# start of Provided data

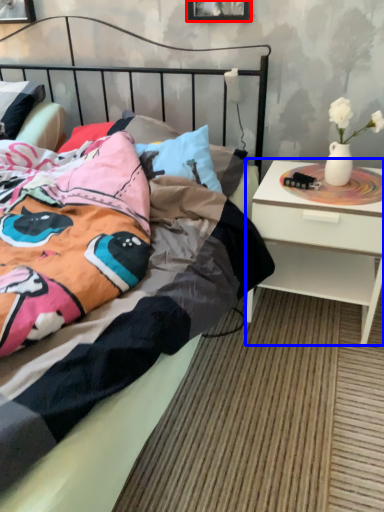
Question: Which of the following is the closest to the observer, picture frame (highlighted by a red box) or nightstand (highlighted by a blue box)?

Choices:
 (A) picture frame
 (B) nightstand

Answer: (B)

# end of Provided data

§ Exercise instructions:
Convert the data above into a JSON list of strings with one string per line, skipping blank lines and leaving out the picture line.

§ Exercise result:
[
  "Question: Which of the following is the closest to the observer, picture frame (highlighted by a red box) or nightstand (highlighted by a blue box)?",
  "Choices:",
  " (A) picture frame",
  " (B) nightstand",
  "Answer: (B)"
]